* _What you have to do_: Scan the records for the string "Central", then copy each line that has it.

#### Material to process ####

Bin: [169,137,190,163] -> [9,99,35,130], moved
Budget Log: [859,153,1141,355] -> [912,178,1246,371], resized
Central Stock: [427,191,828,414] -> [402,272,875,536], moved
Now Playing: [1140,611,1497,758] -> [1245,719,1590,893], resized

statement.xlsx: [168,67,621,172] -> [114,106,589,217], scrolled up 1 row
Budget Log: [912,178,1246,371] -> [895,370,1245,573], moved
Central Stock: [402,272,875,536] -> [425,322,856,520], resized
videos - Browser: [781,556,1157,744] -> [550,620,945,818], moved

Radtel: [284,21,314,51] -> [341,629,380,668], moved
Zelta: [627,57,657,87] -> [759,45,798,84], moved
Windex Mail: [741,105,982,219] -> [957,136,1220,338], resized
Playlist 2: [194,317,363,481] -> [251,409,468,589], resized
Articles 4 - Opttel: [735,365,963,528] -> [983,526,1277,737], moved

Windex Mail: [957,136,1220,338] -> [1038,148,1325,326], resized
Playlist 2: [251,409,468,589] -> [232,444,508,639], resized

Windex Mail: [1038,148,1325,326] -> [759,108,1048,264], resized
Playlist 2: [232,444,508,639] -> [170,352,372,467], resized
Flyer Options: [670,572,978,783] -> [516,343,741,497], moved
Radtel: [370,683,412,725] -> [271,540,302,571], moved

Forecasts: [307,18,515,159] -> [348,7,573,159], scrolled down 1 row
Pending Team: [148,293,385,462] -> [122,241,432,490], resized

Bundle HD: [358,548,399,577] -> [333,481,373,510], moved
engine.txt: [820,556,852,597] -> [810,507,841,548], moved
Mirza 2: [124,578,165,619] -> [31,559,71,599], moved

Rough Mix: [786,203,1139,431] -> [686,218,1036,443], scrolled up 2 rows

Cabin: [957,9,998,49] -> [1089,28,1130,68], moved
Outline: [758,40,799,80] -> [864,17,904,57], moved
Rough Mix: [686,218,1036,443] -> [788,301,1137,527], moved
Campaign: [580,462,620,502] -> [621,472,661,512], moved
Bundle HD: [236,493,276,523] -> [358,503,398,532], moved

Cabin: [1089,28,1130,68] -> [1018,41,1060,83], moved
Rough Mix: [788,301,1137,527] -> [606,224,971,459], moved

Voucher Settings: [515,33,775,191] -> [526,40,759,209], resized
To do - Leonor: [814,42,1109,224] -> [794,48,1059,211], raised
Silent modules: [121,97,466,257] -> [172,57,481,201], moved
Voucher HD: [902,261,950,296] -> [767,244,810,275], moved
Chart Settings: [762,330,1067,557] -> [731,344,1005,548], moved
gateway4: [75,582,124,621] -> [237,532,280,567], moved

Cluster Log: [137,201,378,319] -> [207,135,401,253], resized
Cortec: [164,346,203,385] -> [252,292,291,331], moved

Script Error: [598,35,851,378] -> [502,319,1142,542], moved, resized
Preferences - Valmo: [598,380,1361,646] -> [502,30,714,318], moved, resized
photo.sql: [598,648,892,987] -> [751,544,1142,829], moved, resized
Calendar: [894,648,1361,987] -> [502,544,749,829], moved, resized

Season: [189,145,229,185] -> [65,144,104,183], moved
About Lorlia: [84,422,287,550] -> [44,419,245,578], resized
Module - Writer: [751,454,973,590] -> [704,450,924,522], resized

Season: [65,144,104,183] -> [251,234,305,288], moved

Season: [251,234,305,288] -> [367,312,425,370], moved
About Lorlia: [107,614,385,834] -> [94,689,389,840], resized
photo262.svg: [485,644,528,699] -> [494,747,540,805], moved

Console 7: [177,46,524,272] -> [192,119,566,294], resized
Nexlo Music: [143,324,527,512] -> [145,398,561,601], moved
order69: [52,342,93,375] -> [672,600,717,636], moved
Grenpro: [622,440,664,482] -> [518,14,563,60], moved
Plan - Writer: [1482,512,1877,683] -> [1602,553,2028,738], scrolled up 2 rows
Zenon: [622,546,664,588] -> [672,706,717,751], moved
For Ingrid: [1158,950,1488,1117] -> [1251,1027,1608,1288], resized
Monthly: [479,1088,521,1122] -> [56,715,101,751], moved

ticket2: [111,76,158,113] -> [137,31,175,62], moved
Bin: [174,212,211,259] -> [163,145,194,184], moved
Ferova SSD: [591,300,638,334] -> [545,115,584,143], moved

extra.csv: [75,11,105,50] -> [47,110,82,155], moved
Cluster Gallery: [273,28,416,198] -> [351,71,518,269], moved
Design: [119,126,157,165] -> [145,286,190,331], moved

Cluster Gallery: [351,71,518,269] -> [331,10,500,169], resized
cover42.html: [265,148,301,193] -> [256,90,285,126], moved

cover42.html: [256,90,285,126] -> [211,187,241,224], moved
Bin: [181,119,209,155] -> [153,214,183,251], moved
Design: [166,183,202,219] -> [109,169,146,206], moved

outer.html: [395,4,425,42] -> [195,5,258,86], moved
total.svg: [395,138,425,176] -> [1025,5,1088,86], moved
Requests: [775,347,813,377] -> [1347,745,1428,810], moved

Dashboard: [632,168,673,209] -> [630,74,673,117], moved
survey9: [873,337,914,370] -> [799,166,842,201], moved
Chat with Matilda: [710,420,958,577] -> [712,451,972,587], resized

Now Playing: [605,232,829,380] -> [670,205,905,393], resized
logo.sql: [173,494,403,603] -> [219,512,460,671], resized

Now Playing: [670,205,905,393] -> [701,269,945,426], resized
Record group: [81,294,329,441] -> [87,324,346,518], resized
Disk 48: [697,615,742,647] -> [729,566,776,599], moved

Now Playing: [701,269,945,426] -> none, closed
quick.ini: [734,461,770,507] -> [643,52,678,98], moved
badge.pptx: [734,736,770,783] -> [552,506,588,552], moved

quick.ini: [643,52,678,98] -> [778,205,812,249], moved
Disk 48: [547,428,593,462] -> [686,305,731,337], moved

####

* _Answer to this task_:
Central Stock: [427,191,828,414] -> [402,272,875,536], moved
Central Stock: [402,272,875,536] -> [425,322,856,520], resized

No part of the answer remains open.